* _The data_
== Segment start ==

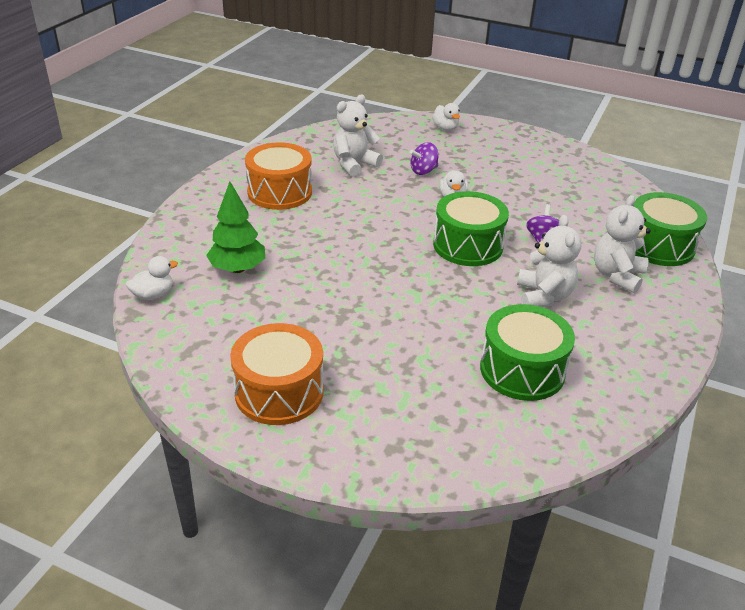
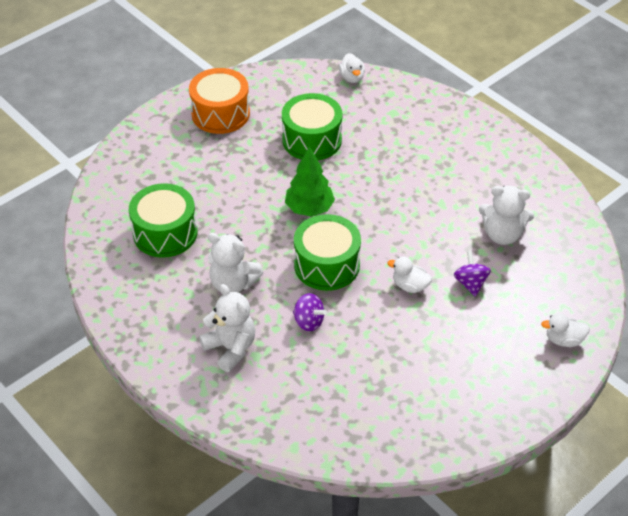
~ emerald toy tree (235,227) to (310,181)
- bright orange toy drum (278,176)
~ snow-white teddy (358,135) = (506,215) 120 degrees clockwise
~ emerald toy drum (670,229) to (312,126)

== Segment end ==

Repeat, exactly and in full, all the material above except its pictures.

* _Answer space_
~ emerald toy tree (235,227) to (310,181)
- bright orange toy drum (278,176)
~ snow-white teddy (358,135) = (506,215) 120 degrees clockwise
~ emerald toy drum (670,229) to (312,126)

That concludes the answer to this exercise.